> _TASK MATERIAL_:
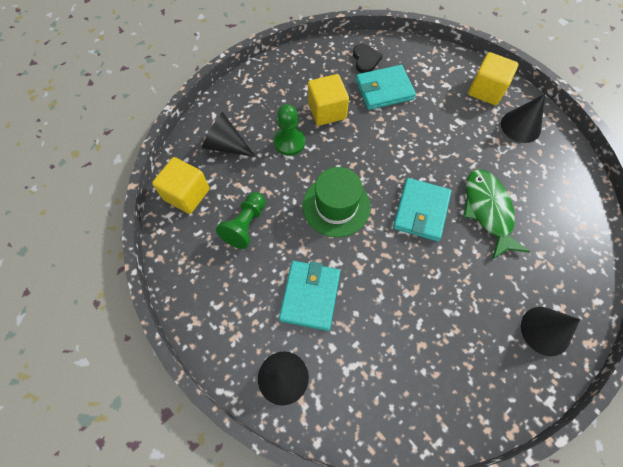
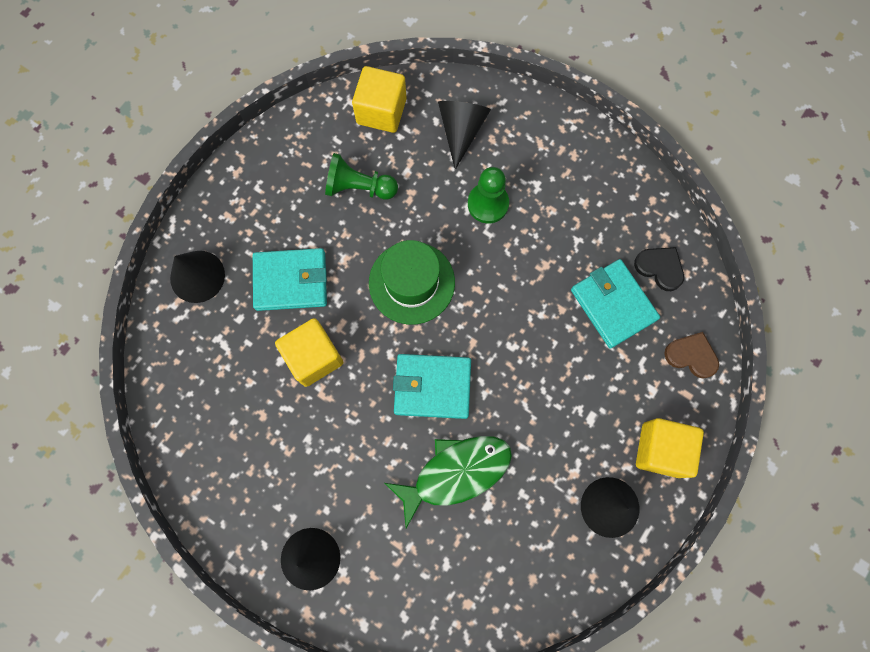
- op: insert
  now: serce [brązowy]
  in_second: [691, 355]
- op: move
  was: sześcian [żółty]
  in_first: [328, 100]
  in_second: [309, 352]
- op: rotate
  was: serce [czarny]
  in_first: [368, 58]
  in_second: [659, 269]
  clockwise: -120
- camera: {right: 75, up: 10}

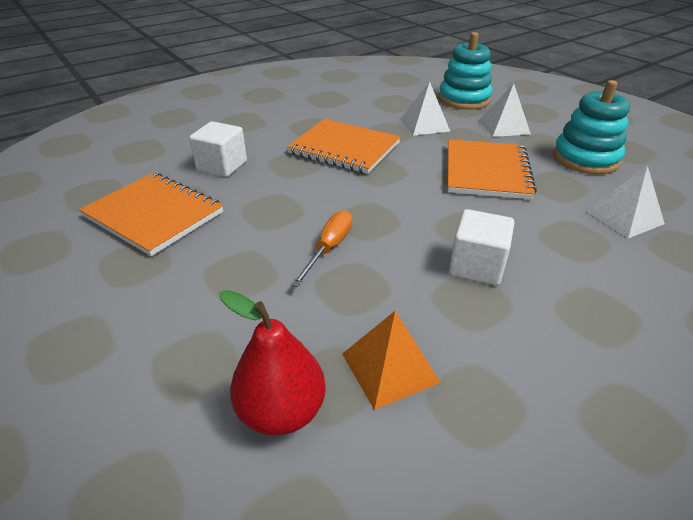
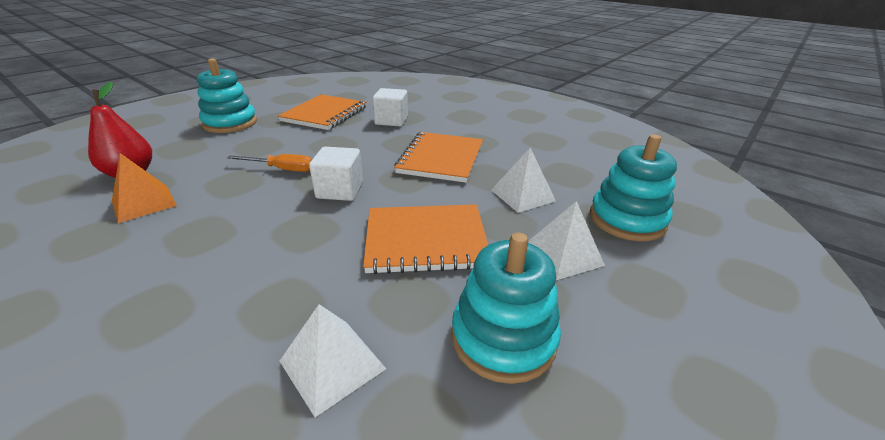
- op: insert
  now: zabawka nakładanka [turkusowy]
  in_second: [227, 95]
- op: move
  was: sześcian [biały]
  in_first: [481, 247]
  in_second: [336, 174]
- camera: {right: 75, up: -5}

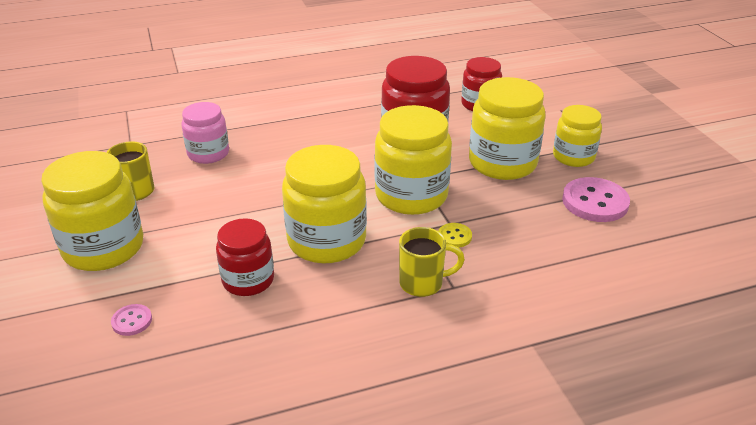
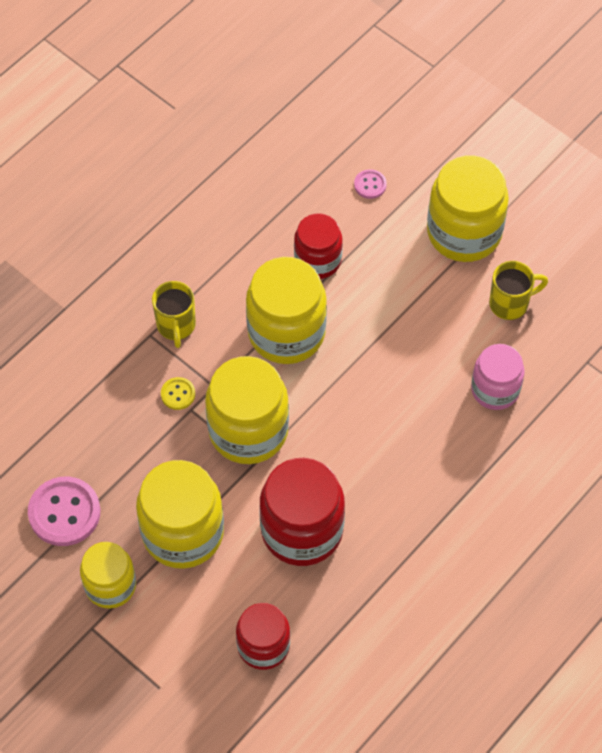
- op: rotate
  was: kubek [żółty]
  in_first: [432, 262]
  in_second: [174, 314]
  clockwise: -60
- camera: {right: 150, up: 25}

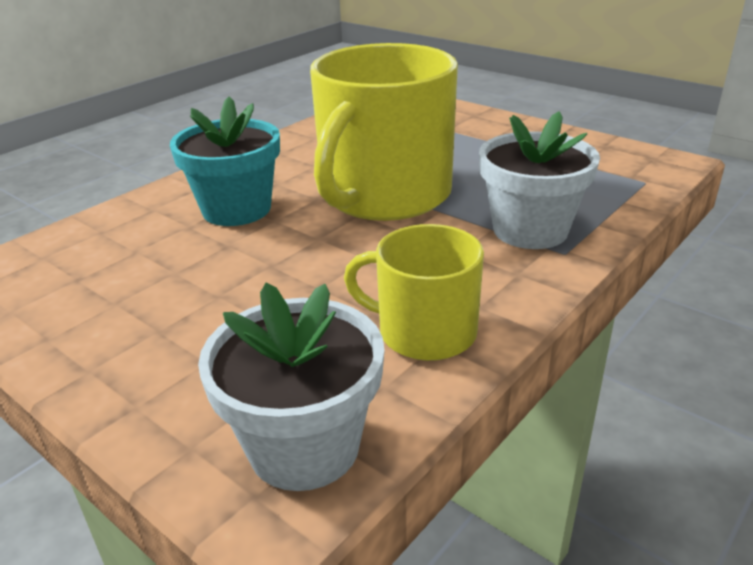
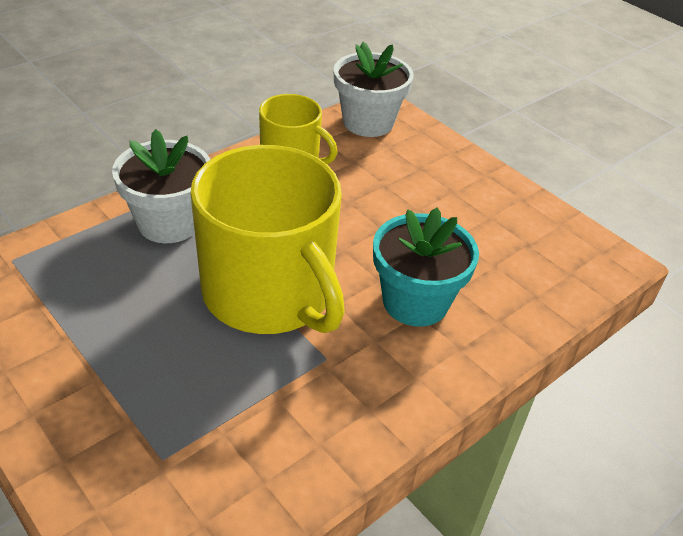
- op: rotate
  was: kubek [żółty]
  in_first: [384, 132]
  in_second: [268, 239]
  clockwise: 105
- camera: {right: -175, up: 10}

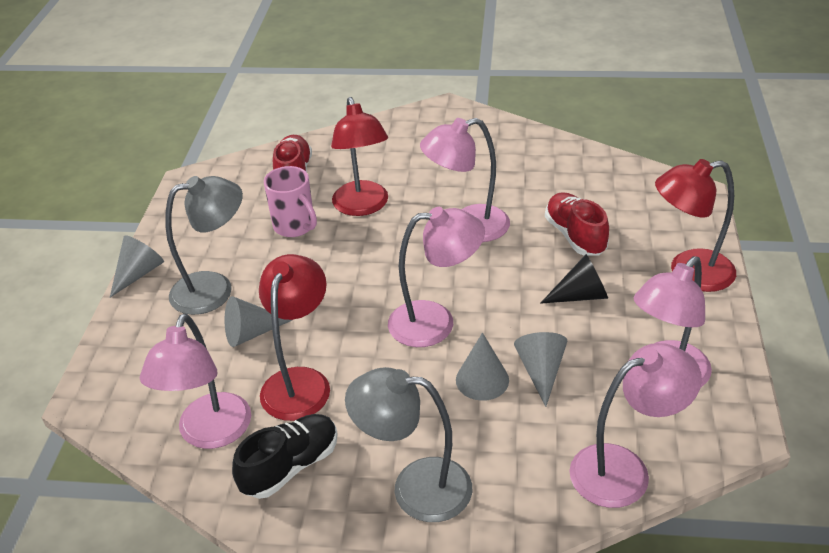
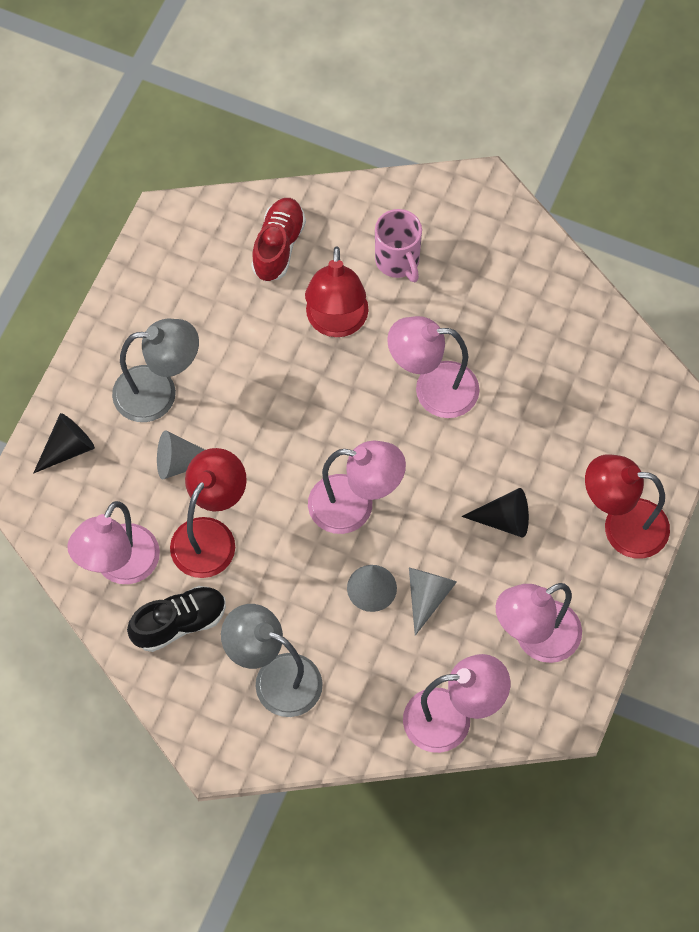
- op: delete
  was: stożek [szary]
  in_first: [137, 266]
- op: delete
  was: but [czerwony]
  in_first: [577, 224]
- op: insert
  now: stożek [czarny]
  in_second: [64, 443]
- op: move
  was: kubek [różowy]
  in_first: [290, 201]
  in_second: [398, 245]
- camera: {right: 15, up: 25}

> _TASK TO COMPLETE_: Quote exactly, and nothing besides, the lines from the one with "clockwise: -60" through the end of the records above; include both ends and omit the pictures.

> _RESPONSE_:
  clockwise: -60
- camera: {right: 150, up: 25}

- op: rotate
  was: kubek [żółty]
  in_first: [384, 132]
  in_second: [268, 239]
  clockwise: 105
- camera: {right: -175, up: 10}

- op: delete
  was: stożek [szary]
  in_first: [137, 266]
- op: delete
  was: but [czerwony]
  in_first: [577, 224]
- op: insert
  now: stożek [czarny]
  in_second: [64, 443]
- op: move
  was: kubek [różowy]
  in_first: [290, 201]
  in_second: [398, 245]
- camera: {right: 15, up: 25}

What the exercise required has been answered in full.